Work to complete — Repeat precisely the span of lines below that opens with the line containing "LUX pin SDA: D4 -> RX2" and closes with the line containing "LIGHT1 pin OUT: D13 -> D32", both included.
Segment Start: Exercise data
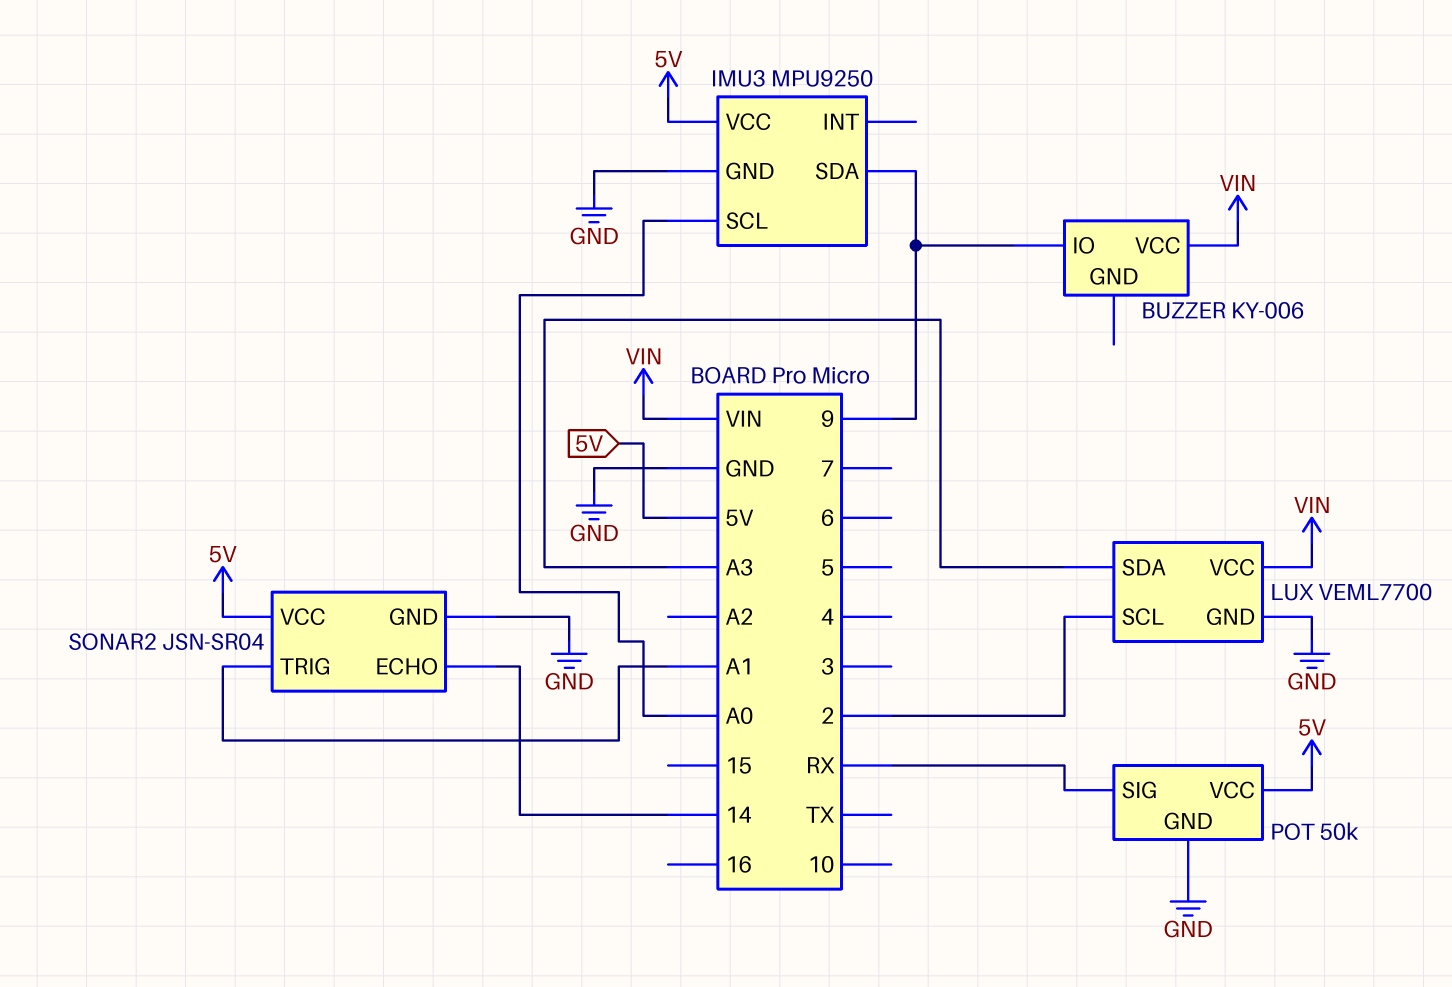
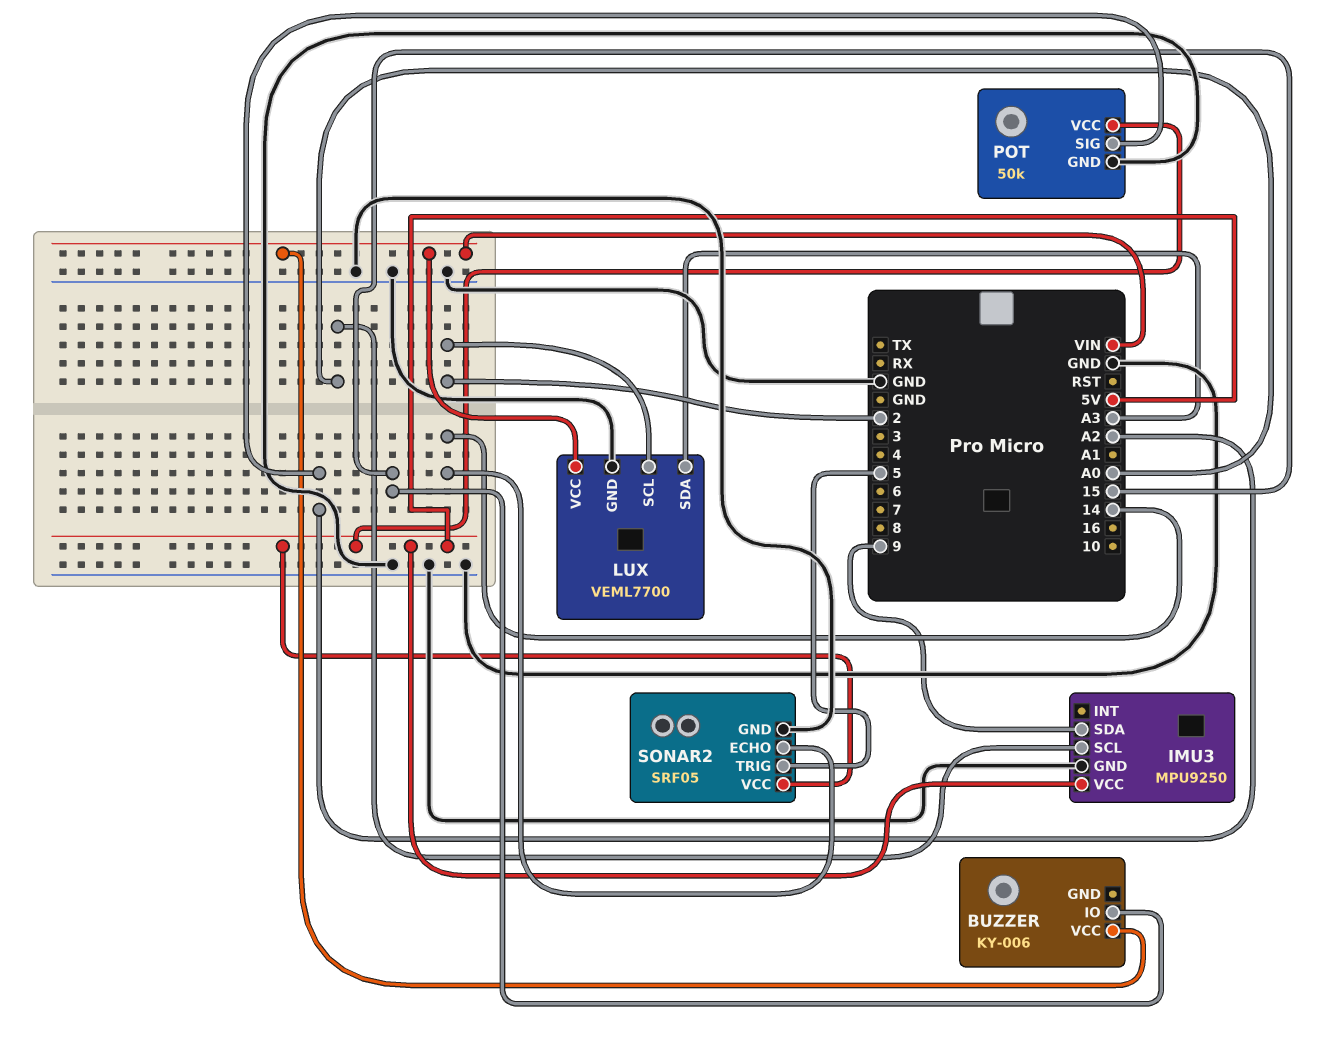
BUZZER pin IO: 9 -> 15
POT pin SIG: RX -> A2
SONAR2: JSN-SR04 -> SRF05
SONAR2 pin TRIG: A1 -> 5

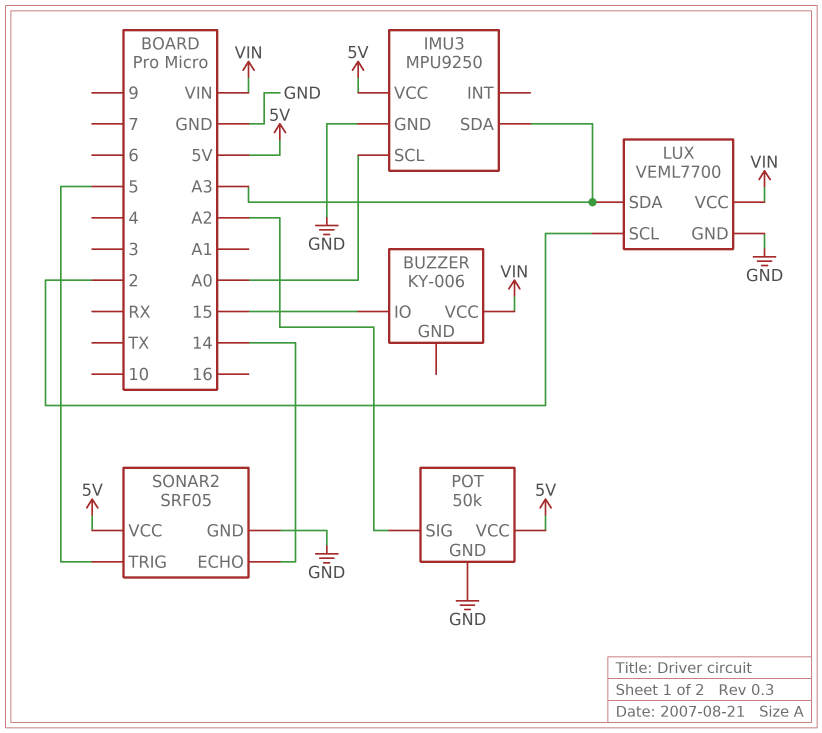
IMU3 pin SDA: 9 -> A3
Segment End: Exercise data
Segment Start: Exercise data
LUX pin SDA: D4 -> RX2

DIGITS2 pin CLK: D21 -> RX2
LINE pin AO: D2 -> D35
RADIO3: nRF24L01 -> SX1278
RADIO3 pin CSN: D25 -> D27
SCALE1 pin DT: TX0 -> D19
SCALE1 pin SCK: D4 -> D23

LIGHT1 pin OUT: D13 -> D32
Segment End: Exercise data
Exercise response —
LUX pin SDA: D4 -> RX2

DIGITS2 pin CLK: D21 -> RX2
LINE pin AO: D2 -> D35
RADIO3: nRF24L01 -> SX1278
RADIO3 pin CSN: D25 -> D27
SCALE1 pin DT: TX0 -> D19
SCALE1 pin SCK: D4 -> D23

LIGHT1 pin OUT: D13 -> D32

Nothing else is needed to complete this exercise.